▶ Work to do: Turn every line of the rows below into a numbered list, with blank lines skipped. Leave the pictures out of your answer.

:::::

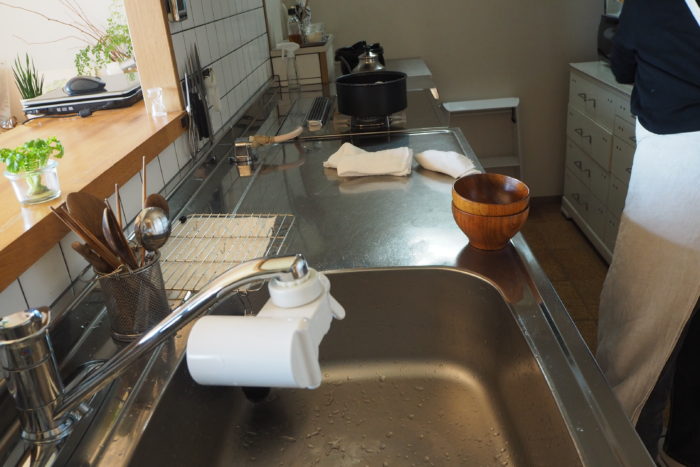
You are a GUI agent. You are given a task and a screenshot of the screen. Output one action in this format:
    pyautogui.click(x=<x>, y=<y>)
    Task: Click on the stainless steel sink
    
    Given the screenshot: What is the action you would take?
    pyautogui.click(x=399, y=358)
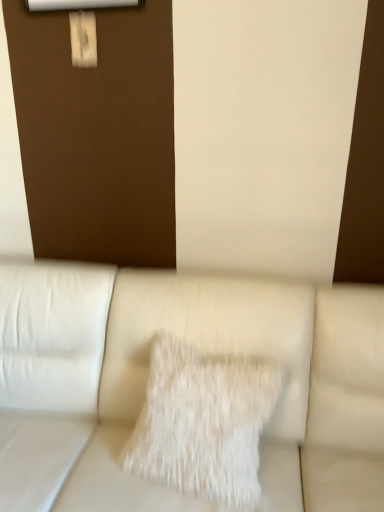
Question: Does white leather couch at center have a smaller size compared to white fluffy pillow at center?

Choices:
 (A) no
 (B) yes

Answer: (A)

Question: Does white leather couch at center lie in front of white fluffy pillow at center?

Choices:
 (A) no
 (B) yes

Answer: (B)

Question: From the image's perspective, does white leather couch at center appear lower than white fluffy pillow at center?

Choices:
 (A) yes
 (B) no

Answer: (A)

Question: Can you confirm if white leather couch at center is bigger than white fluffy pillow at center?

Choices:
 (A) no
 (B) yes

Answer: (B)

Question: Is white leather couch at center aimed at white fluffy pillow at center?

Choices:
 (A) no
 (B) yes

Answer: (B)

Question: Does white leather couch at center appear on the left side of white fluffy pillow at center?

Choices:
 (A) yes
 (B) no

Answer: (A)

Question: Considering the relative positions of white fluffy pillow at center and white leather couch at center in the image provided, is white fluffy pillow at center to the left of white leather couch at center from the viewer's perspective?

Choices:
 (A) yes
 (B) no

Answer: (B)

Question: Can you confirm if white fluffy pillow at center is taller than white leather couch at center?

Choices:
 (A) no
 (B) yes

Answer: (A)

Question: Is white fluffy pillow at center turned away from white leather couch at center?

Choices:
 (A) yes
 (B) no

Answer: (A)

Question: Is white fluffy pillow at center smaller than white leather couch at center?

Choices:
 (A) no
 (B) yes

Answer: (B)

Question: From the image's perspective, is white fluffy pillow at center over white leather couch at center?

Choices:
 (A) yes
 (B) no

Answer: (A)

Question: Considering the relative sizes of white fluffy pillow at center and white leather couch at center in the image provided, is white fluffy pillow at center wider than white leather couch at center?

Choices:
 (A) yes
 (B) no

Answer: (B)

Question: From a real-world perspective, is white leather couch at center positioned above or below white fluffy pillow at center?

Choices:
 (A) below
 (B) above

Answer: (A)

:::::

▶ Answer to this exercise:
1. You are a GUI agent. You are given a task and a screenshot of the screen. Output one action in this format:
2.     pyautogui.click(x=<x>, y=<y>)
3.     Task: Click on the stainless steel sink
4.     Given the screenshot: What is the action you would take?
5.     pyautogui.click(x=399, y=358)
6. Question: Does white leather couch at center have a smaller size compared to white fluffy pillow at center?
7. Choices:
8.  (A) no
9.  (B) yes
10. Answer: (A)
11. Question: Does white leather couch at center lie in front of white fluffy pillow at center?
12. Choices:
13.  (A) no
14.  (B) yes
15. Answer: (B)
16. Question: From the image's perspective, does white leather couch at center appear lower than white fluffy pillow at center?
17. Choices:
18.  (A) yes
19.  (B) no
20. Answer: (A)
21. Question: Can you confirm if white leather couch at center is bigger than white fluffy pillow at center?
22. Choices:
23.  (A) no
24.  (B) yes
25. Answer: (B)
26. Question: Is white leather couch at center aimed at white fluffy pillow at center?
27. Choices:
28.  (A) no
29.  (B) yes
30. Answer: (B)
31. Question: Does white leather couch at center appear on the left side of white fluffy pillow at center?
32. Choices:
33.  (A) yes
34.  (B) no
35. Answer: (A)
36. Question: Considering the relative positions of white fluffy pillow at center and white leather couch at center in the image provided, is white fluffy pillow at center to the left of white leather couch at center from the viewer's perspective?
37. Choices:
38.  (A) yes
39.  (B) no
40. Answer: (B)
41. Question: Can you confirm if white fluffy pillow at center is taller than white leather couch at center?
42. Choices:
43.  (A) no
44.  (B) yes
45. Answer: (A)
46. Question: Is white fluffy pillow at center turned away from white leather couch at center?
47. Choices:
48.  (A) yes
49.  (B) no
50. Answer: (A)
51. Question: Is white fluffy pillow at center smaller than white leather couch at center?
52. Choices:
53.  (A) no
54.  (B) yes
55. Answer: (B)
56. Question: From the image's perspective, is white fluffy pillow at center over white leather couch at center?
57. Choices:
58.  (A) yes
59.  (B) no
60. Answer: (A)
61. Question: Considering the relative sizes of white fluffy pillow at center and white leather couch at center in the image provided, is white fluffy pillow at center wider than white leather couch at center?
62. Choices:
63.  (A) yes
64.  (B) no
65. Answer: (B)
66. Question: From a real-world perspective, is white leather couch at center positioned above or below white fluffy pillow at center?
67. Choices:
68.  (A) below
69.  (B) above
70. Answer: (A)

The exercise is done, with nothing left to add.